■ Prompt ■
Could you copy exactly the line that contains "turquoise nut [583,220,617,247]" and every line after it to the end of the records, and nothing more?

Object tracking records:
· · ·
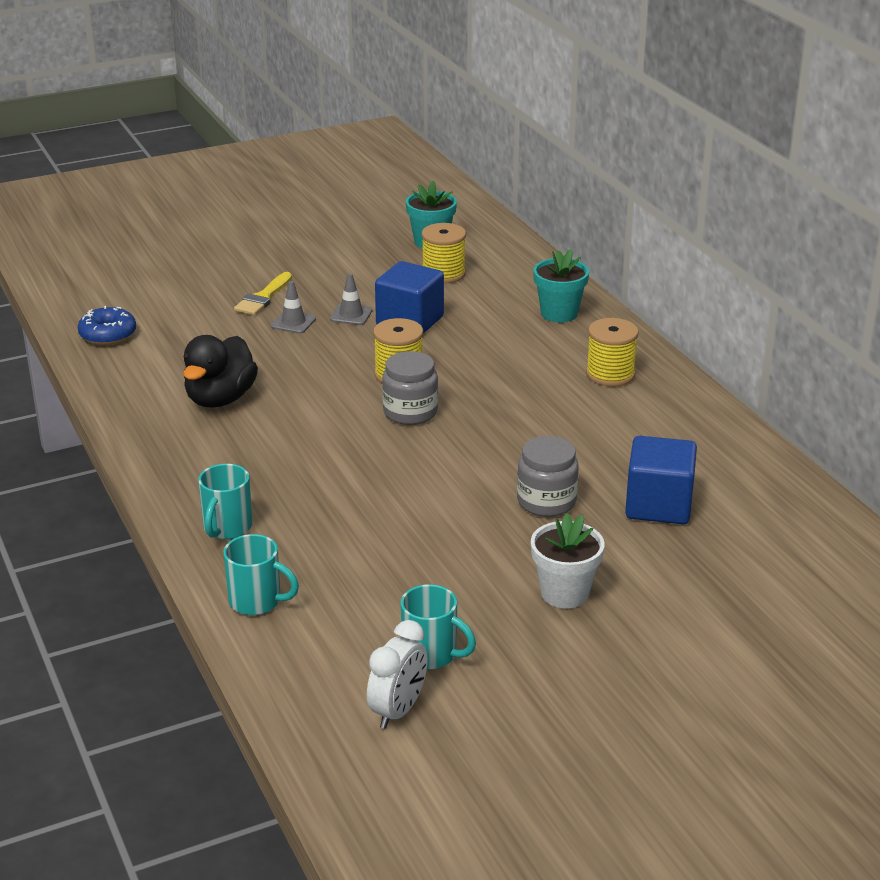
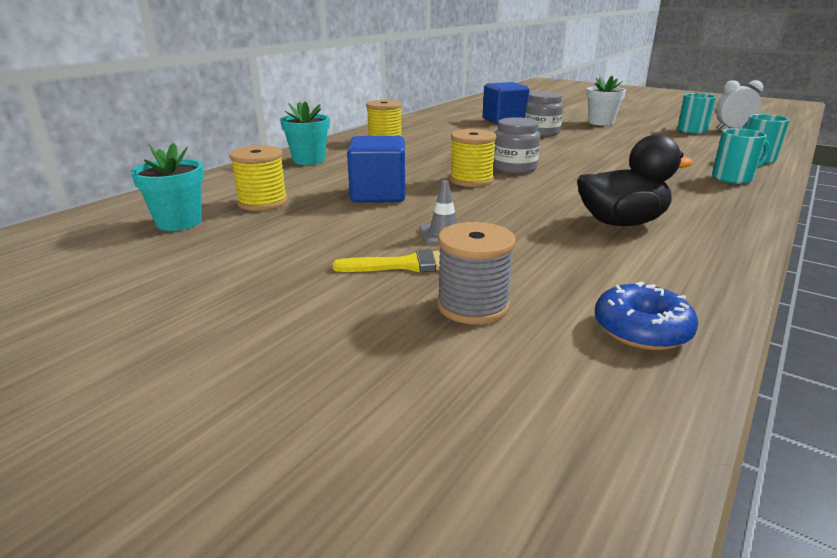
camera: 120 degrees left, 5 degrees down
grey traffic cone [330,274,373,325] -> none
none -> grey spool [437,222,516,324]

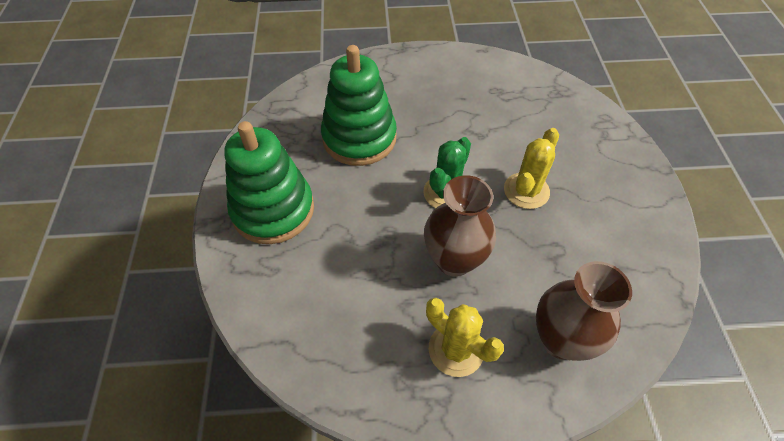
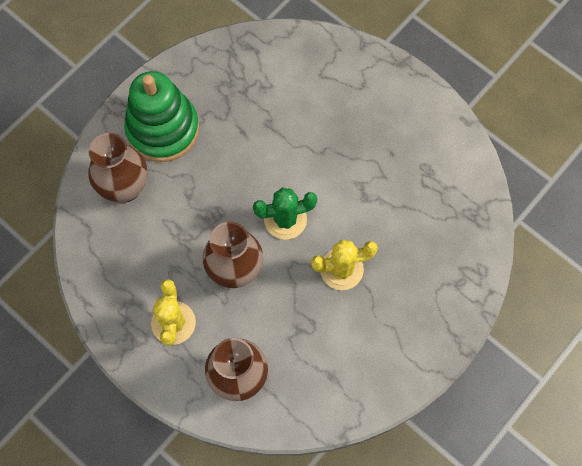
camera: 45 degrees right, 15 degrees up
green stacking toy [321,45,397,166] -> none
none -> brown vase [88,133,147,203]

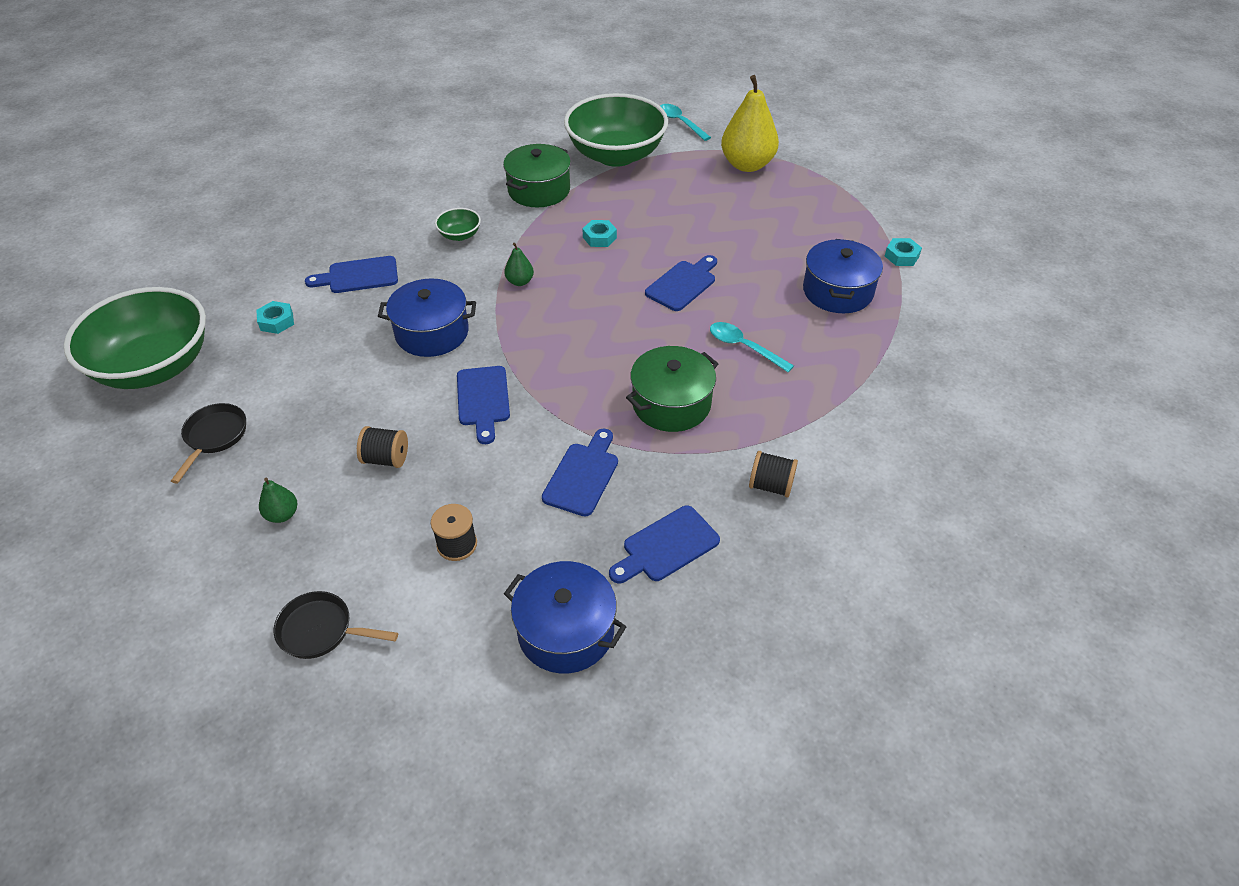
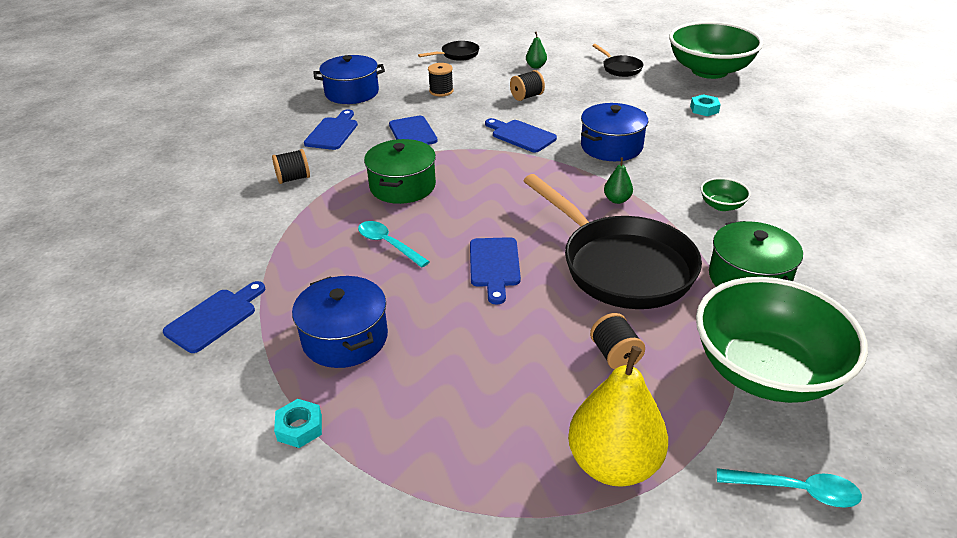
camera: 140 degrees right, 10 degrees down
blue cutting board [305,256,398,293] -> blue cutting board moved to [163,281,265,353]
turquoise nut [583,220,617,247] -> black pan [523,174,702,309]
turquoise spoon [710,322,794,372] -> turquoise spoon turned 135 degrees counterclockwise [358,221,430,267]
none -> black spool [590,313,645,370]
· · ·
■ Exercise response ■
turquoise nut [583,220,617,247] -> black pan [523,174,702,309]
turquoise spoon [710,322,794,372] -> turquoise spoon turned 135 degrees counterclockwise [358,221,430,267]
none -> black spool [590,313,645,370]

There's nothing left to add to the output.